WHAT THE TASK REQUIRES:
The exercise asks you to copy every line below in which "SONAR" appears.

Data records
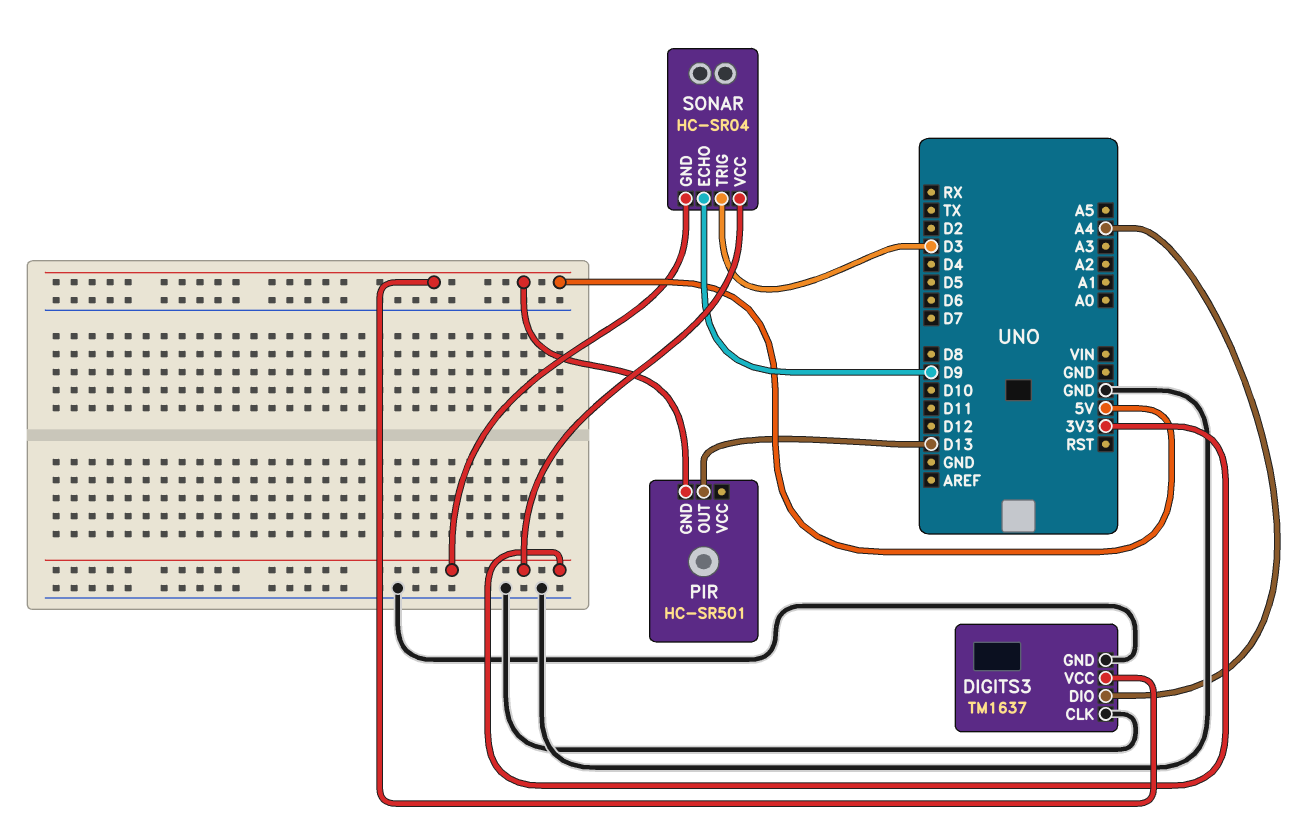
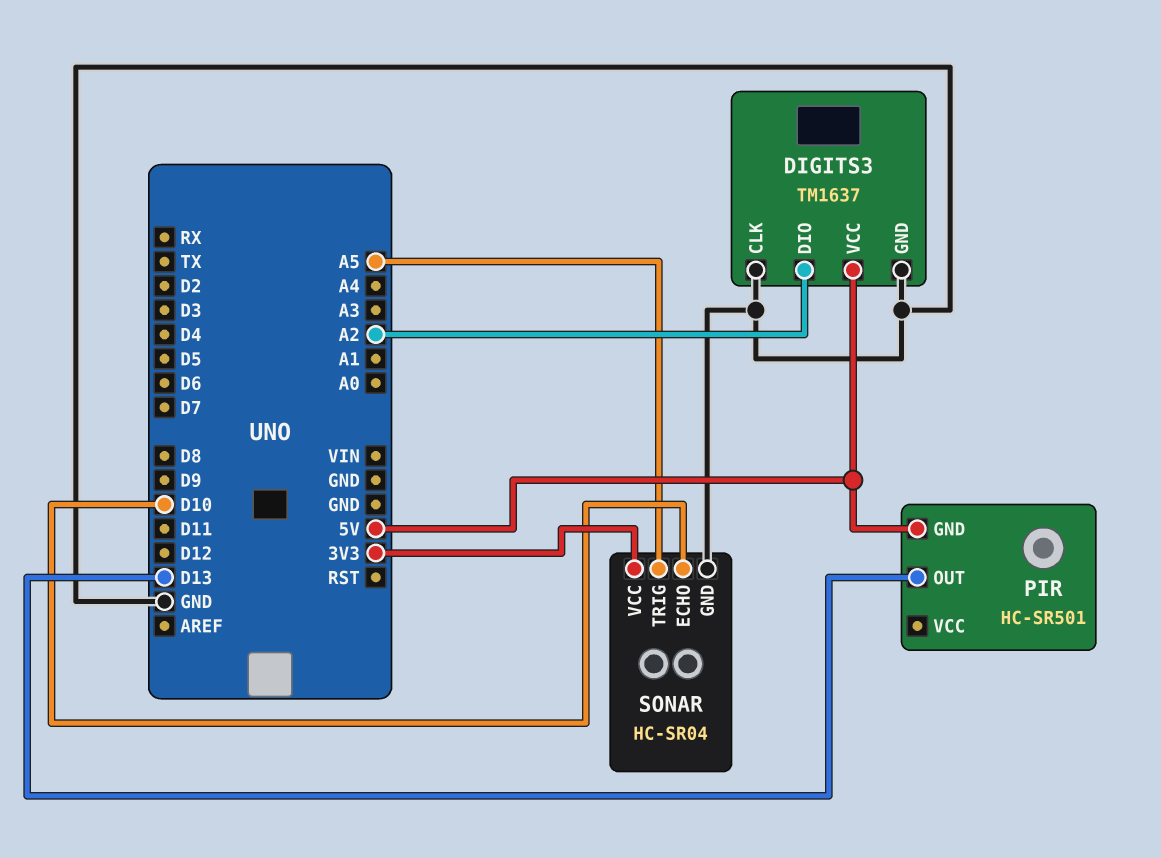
DIGITS3 pin DIO: A4 -> A2
SONAR pin ECHO: D9 -> D10
SONAR pin GND: 3V3 -> GND
SONAR pin TRIG: D3 -> A5

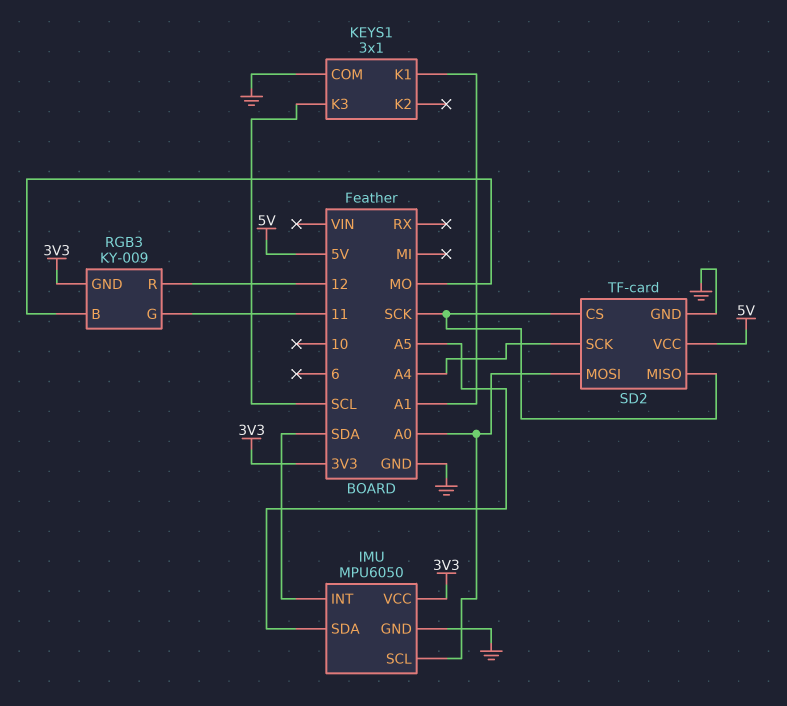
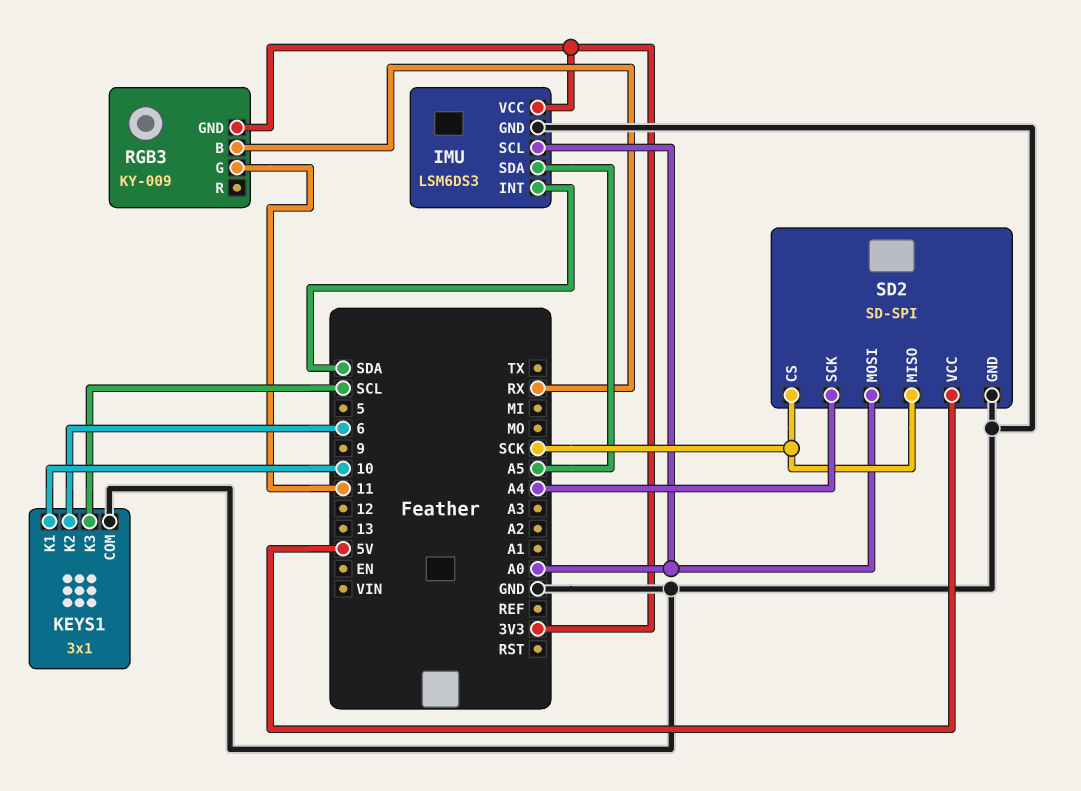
IMU: MPU6050 -> LSM6DS3
KEYS1 pin K1: A1 -> 10
KEYS1 pin K2: none -> 6
RGB3 pin B: MO -> RX
RGB3 pin R: 12 -> none
SD2: TF-card -> SD-SPI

WRITTEN SOLUTION:
SONAR pin ECHO: D9 -> D10
SONAR pin GND: 3V3 -> GND
SONAR pin TRIG: D3 -> A5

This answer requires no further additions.